### Directions for this task
In duplicating the lines below, keep every word unchanged and drop the pictures.

### Provided material

● ● ● ● ●

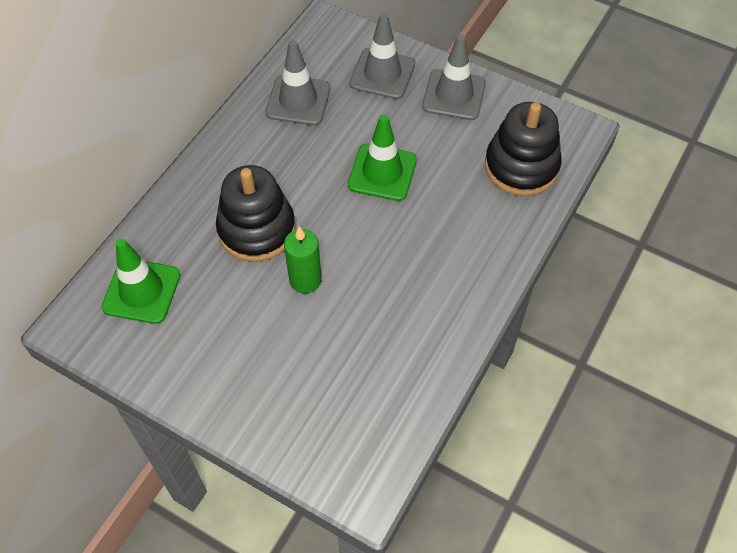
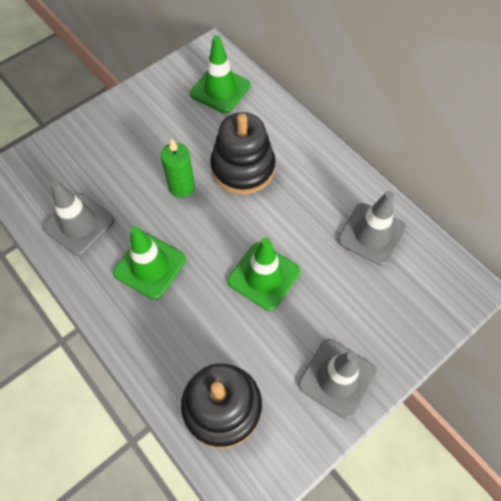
camera: 110 degrees right, 5 degrees up
(382, 74) = (386, 318): grey traffic cone -> grey traffic cone (79, 224)
(416, 273) = (150, 266): none -> green traffic cone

● ● ● ● ●

### Written answer
camera: 110 degrees right, 5 degrees up
(382, 74) = (386, 318): grey traffic cone -> grey traffic cone (79, 224)
(416, 273) = (150, 266): none -> green traffic cone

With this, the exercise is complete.